Below are records that must be duplicated exactly.

Stored items from a collection:
⟨

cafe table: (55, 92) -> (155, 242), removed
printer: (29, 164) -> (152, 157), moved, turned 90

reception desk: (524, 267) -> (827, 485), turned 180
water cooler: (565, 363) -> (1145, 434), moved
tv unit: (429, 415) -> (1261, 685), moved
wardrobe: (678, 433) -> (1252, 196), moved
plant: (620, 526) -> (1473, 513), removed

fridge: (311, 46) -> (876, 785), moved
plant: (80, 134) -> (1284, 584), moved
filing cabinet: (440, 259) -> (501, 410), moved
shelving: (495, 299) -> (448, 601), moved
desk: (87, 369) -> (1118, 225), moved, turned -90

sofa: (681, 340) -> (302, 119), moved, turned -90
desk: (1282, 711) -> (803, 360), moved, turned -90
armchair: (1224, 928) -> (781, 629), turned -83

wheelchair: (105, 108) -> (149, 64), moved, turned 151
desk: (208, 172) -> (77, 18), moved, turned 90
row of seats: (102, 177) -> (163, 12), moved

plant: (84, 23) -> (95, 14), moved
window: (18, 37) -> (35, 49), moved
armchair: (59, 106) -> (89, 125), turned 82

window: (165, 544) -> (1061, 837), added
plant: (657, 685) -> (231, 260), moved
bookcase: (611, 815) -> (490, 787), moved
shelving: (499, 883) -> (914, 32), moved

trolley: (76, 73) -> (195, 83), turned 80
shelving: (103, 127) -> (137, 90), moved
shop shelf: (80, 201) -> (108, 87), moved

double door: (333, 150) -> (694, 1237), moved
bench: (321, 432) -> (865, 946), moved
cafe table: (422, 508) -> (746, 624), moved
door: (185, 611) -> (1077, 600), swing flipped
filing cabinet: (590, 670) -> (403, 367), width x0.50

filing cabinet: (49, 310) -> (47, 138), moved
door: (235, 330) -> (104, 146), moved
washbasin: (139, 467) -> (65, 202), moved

⟩

Exercise output:
cafe table: (55, 92) -> (155, 242), removed
printer: (29, 164) -> (152, 157), moved, turned 90

reception desk: (524, 267) -> (827, 485), turned 180
water cooler: (565, 363) -> (1145, 434), moved
tv unit: (429, 415) -> (1261, 685), moved
wardrobe: (678, 433) -> (1252, 196), moved
plant: (620, 526) -> (1473, 513), removed

fridge: (311, 46) -> (876, 785), moved
plant: (80, 134) -> (1284, 584), moved
filing cabinet: (440, 259) -> (501, 410), moved
shelving: (495, 299) -> (448, 601), moved
desk: (87, 369) -> (1118, 225), moved, turned -90

sofa: (681, 340) -> (302, 119), moved, turned -90
desk: (1282, 711) -> (803, 360), moved, turned -90
armchair: (1224, 928) -> (781, 629), turned -83

wheelchair: (105, 108) -> (149, 64), moved, turned 151
desk: (208, 172) -> (77, 18), moved, turned 90
row of seats: (102, 177) -> (163, 12), moved

plant: (84, 23) -> (95, 14), moved
window: (18, 37) -> (35, 49), moved
armchair: (59, 106) -> (89, 125), turned 82

window: (165, 544) -> (1061, 837), added
plant: (657, 685) -> (231, 260), moved
bookcase: (611, 815) -> (490, 787), moved
shelving: (499, 883) -> (914, 32), moved

trolley: (76, 73) -> (195, 83), turned 80
shelving: (103, 127) -> (137, 90), moved
shop shelf: (80, 201) -> (108, 87), moved

double door: (333, 150) -> (694, 1237), moved
bench: (321, 432) -> (865, 946), moved
cafe table: (422, 508) -> (746, 624), moved
door: (185, 611) -> (1077, 600), swing flipped
filing cabinet: (590, 670) -> (403, 367), width x0.50

filing cabinet: (49, 310) -> (47, 138), moved
door: (235, 330) -> (104, 146), moved
washbasin: (139, 467) -> (65, 202), moved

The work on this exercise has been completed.